» **ACTION ITEM**
The lines from the beginning of the records below through the one holding "camera: 30 degrees left, 5 degrees down" are to be copied exactly; leave the pictures out.

» **RECORDS SHOWN**
-=-=-=-=-

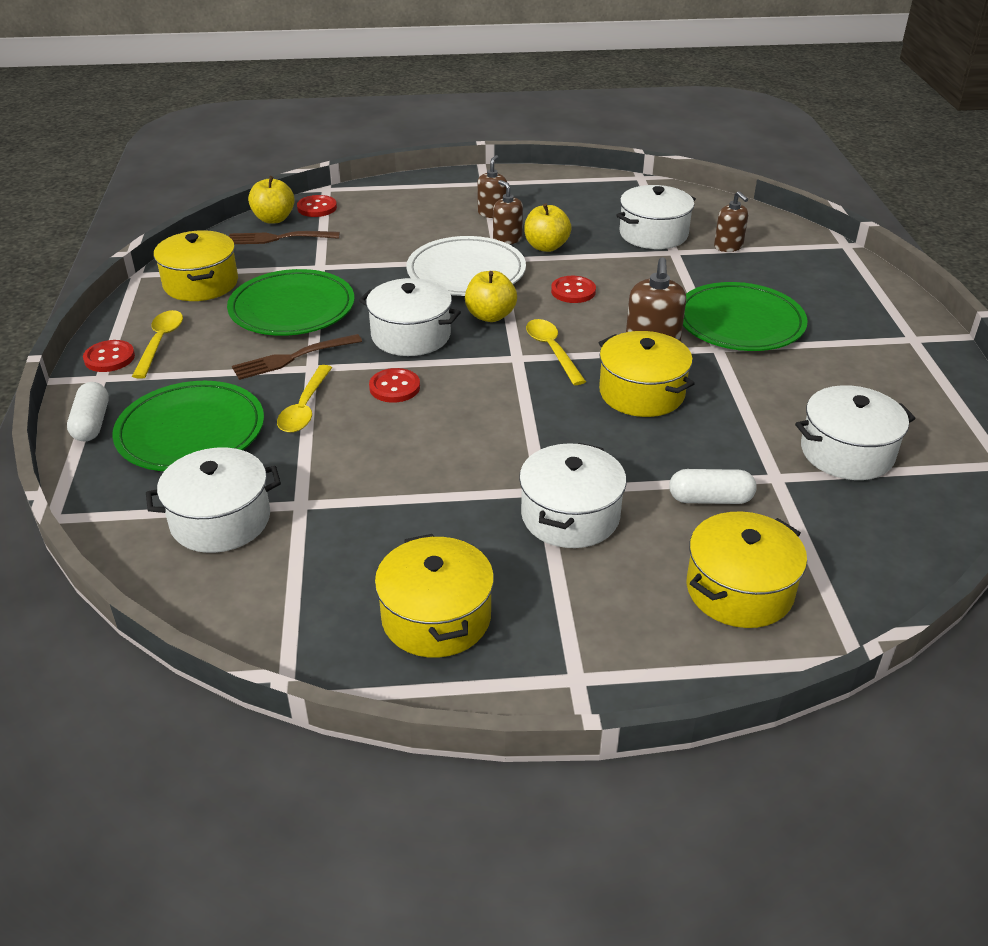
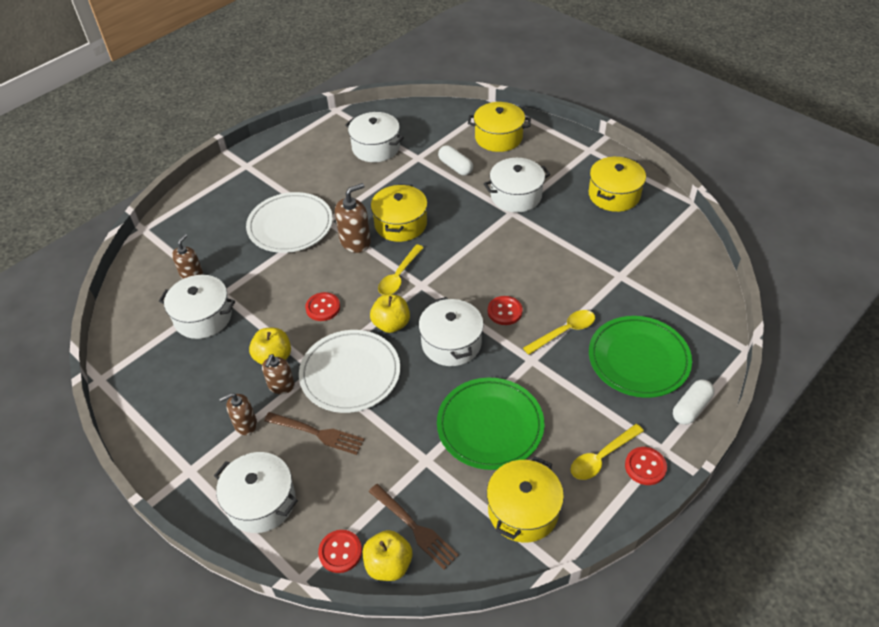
camera: 130 degrees left, 10 degrees up
(220, 520) = (664, 292): white pot -> white pot (261, 502)
(293, 357) = (533, 376): brown fork -> brown fork (317, 433)
(740, 322) = (290, 225): green plate -> white plate

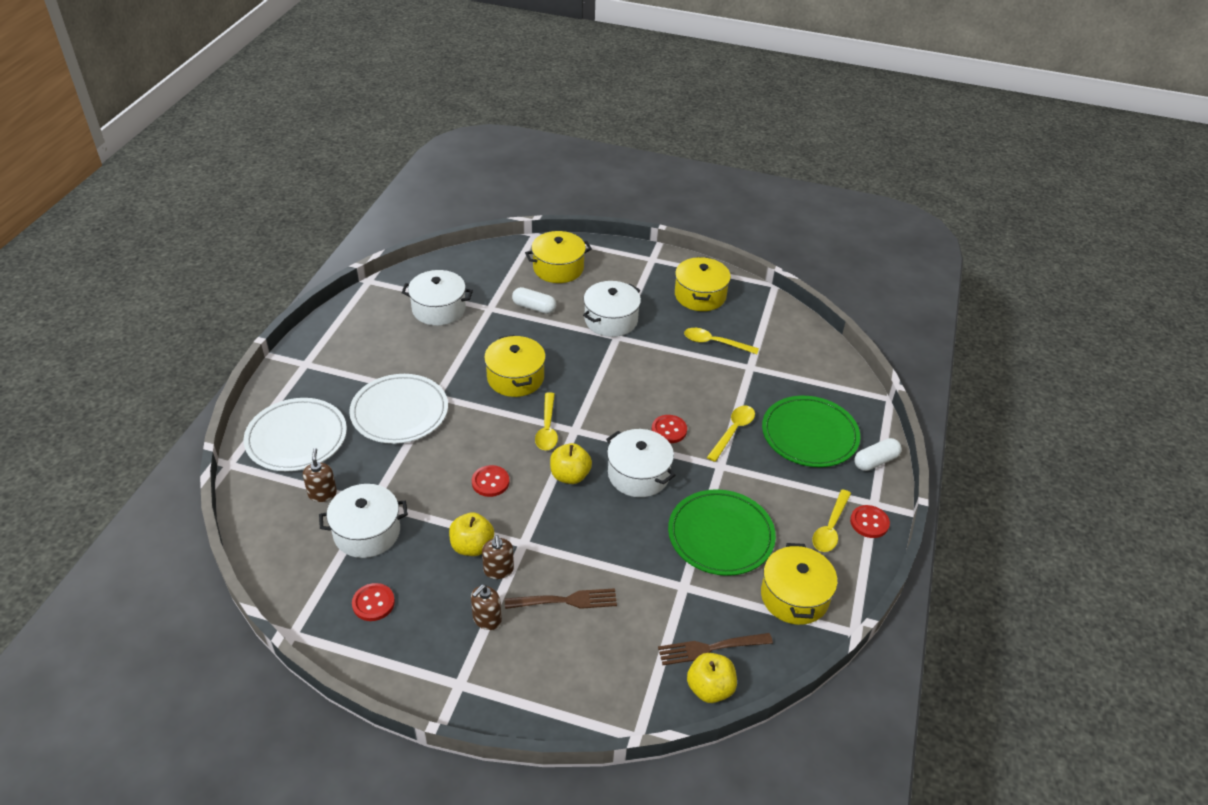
camera: 30 degrees left, 5 degrees down
(261, 502) = (553, 683): white pot -> none
(340, 552) = (659, 696): red button -> red button (373, 603)
(350, 373) = (560, 535): white plate -> white plate (296, 438)
(355, 241) = (480, 408): brown soap dispenser -> none
(414, 527) = (711, 648): brown fork -> brown fork turned 150 degrees clockwise
(600, 243) = (715, 343): none -> yellow spoon
(691, 408) = (875, 461): white capsule -> white capsule turned 45 degrees clockwise

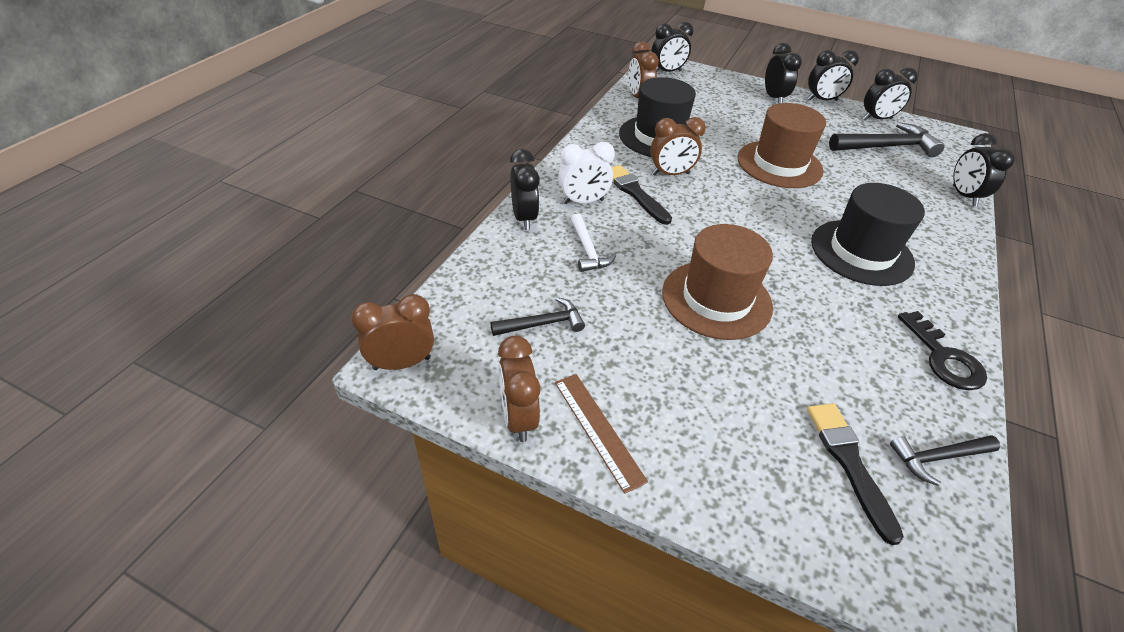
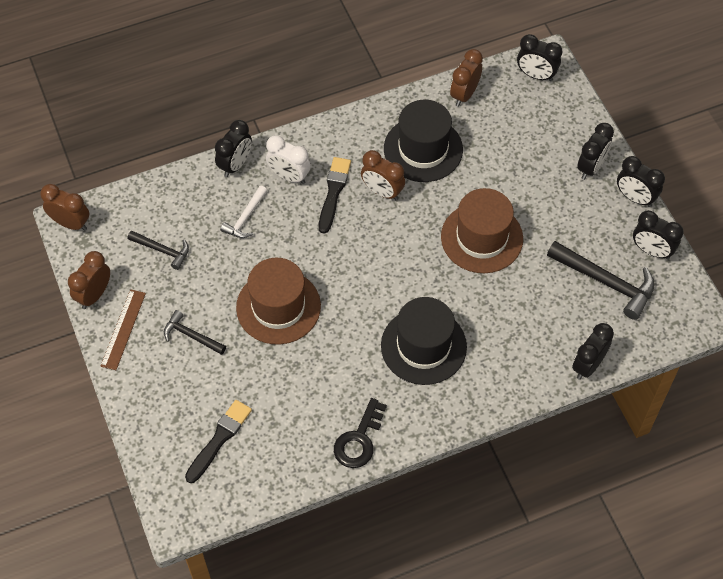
camera: 45 degrees right, 15 degrees up
(937, 458) = (267, 473): black hammer -> black hammer (191, 335)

-=-=-=-=-

» **RESPONSE**
camera: 130 degrees left, 10 degrees up
(220, 520) = (664, 292): white pot -> white pot (261, 502)
(293, 357) = (533, 376): brown fork -> brown fork (317, 433)
(740, 322) = (290, 225): green plate -> white plate

camera: 30 degrees left, 5 degrees down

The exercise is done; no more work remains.